(ACTIVITY) Go through the listing below, count the lines that contain "shifted", and state the number alone.

(COLLECTED MATERIAL)
***
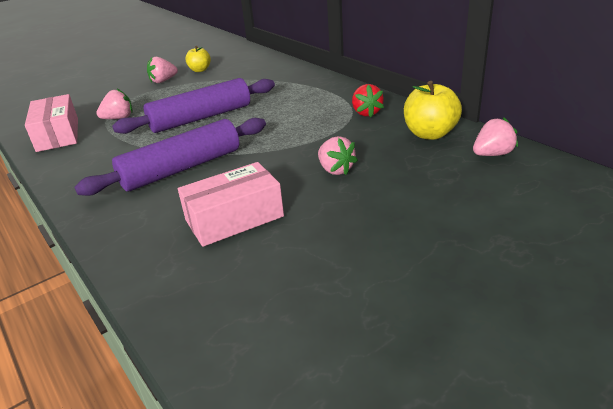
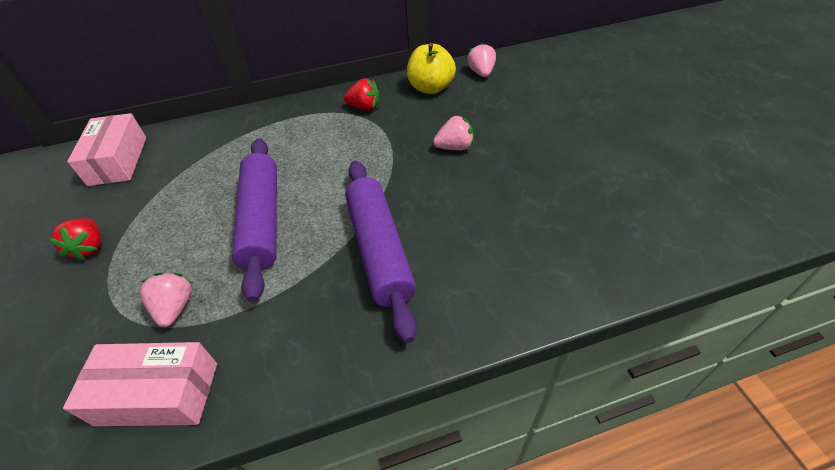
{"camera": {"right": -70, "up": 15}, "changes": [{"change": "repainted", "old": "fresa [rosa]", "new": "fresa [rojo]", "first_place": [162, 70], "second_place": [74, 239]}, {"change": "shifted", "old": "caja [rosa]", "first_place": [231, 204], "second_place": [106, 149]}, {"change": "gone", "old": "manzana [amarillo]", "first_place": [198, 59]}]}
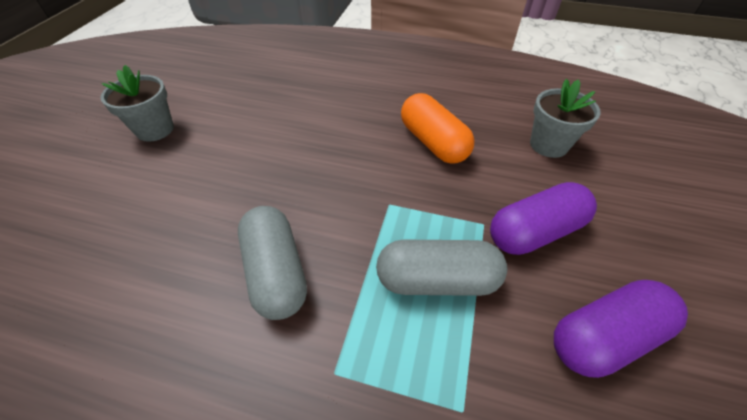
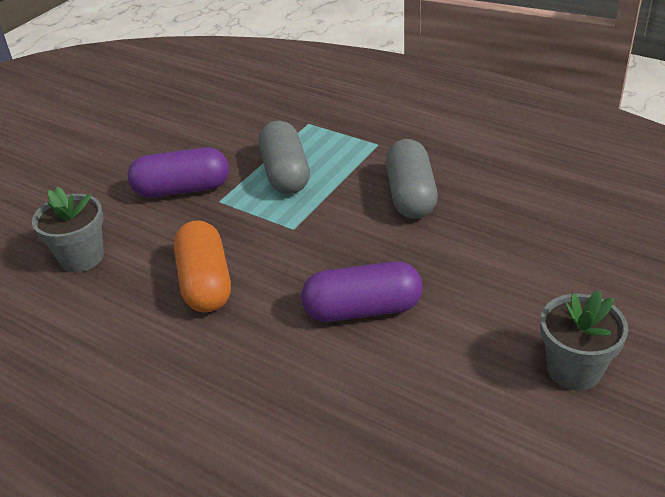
{"camera": {"right": -160, "up": -10}, "changes": [{"change": "rotated", "old": "cápsula [gris]", "first_place": [441, 268], "second_place": [284, 157], "degrees": 60}, {"change": "shifted", "old": "cápsula [morado]", "first_place": [621, 329], "second_place": [362, 291]}]}
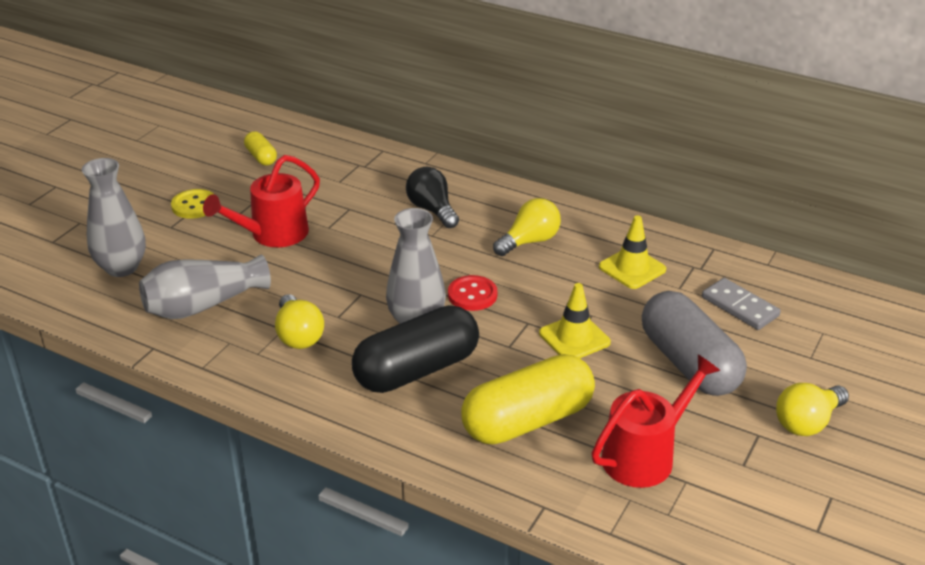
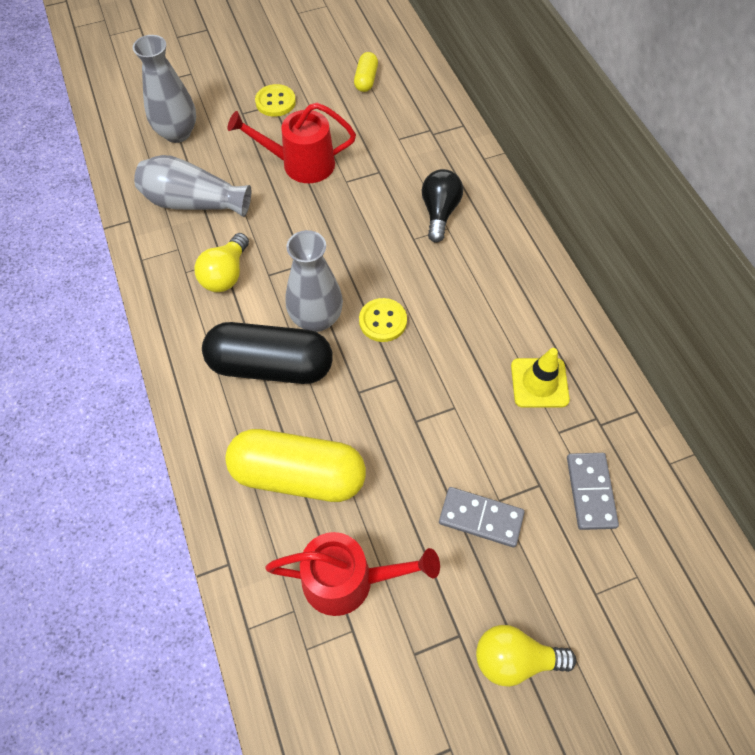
{"camera": {"right": 40, "up": 25}, "changes": [{"change": "repainted", "old": "botón [rojo]", "new": "botón [amarillo]", "first_place": [472, 293], "second_place": [383, 320]}, {"change": "gone", "old": "bombilla [amarillo]", "first_place": [527, 227]}, {"change": "gone", "old": "cono de tráfico [amarillo]", "first_place": [575, 320]}, {"change": "swapped", "old": "cápsula [gris]", "new": "ficha de dominó [gris]", "first_place": [694, 343], "second_place": [482, 517]}]}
***
(EXERCISE ANSWER) 2